WHAT THIS TASK INVOLVES:
Would you print the listing that follows exactly, but without its pictures?

DATASET SECTION:

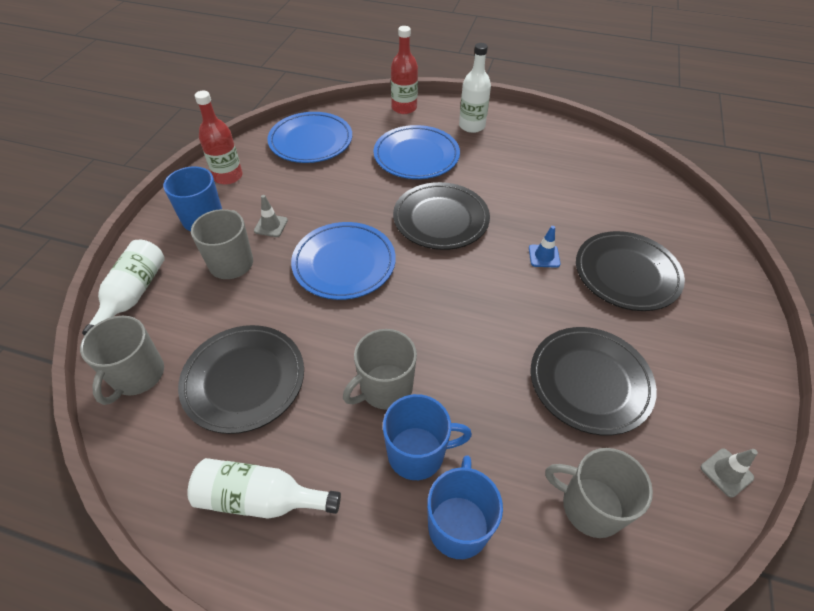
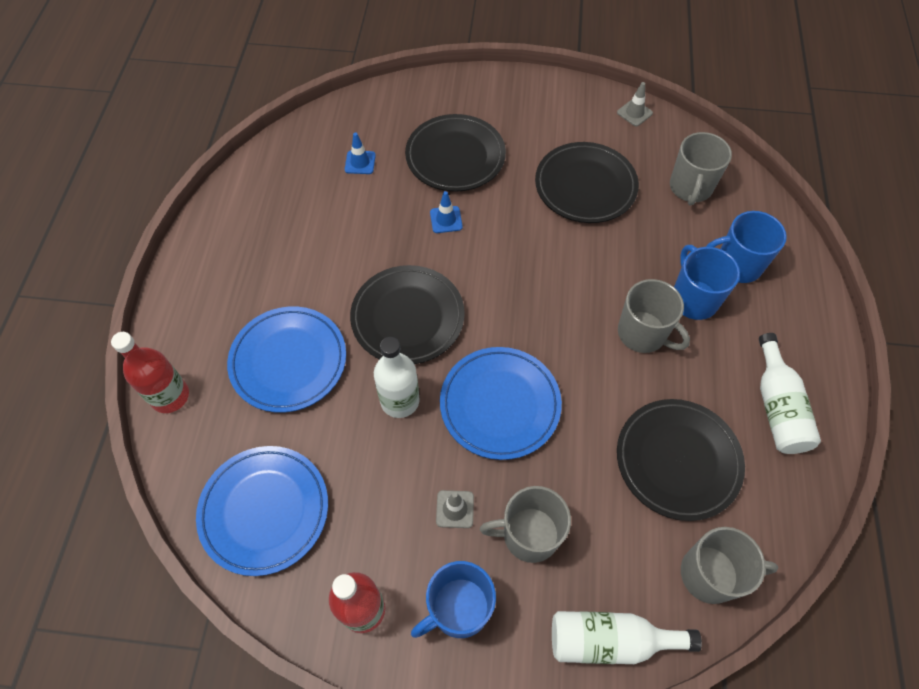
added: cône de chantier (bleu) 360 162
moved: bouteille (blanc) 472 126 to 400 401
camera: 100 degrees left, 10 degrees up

SOLUTION TO THIS PROBLEM:
added: cône de chantier (bleu) 360 162
moved: bouteille (blanc) 472 126 to 400 401
camera: 100 degrees left, 10 degrees up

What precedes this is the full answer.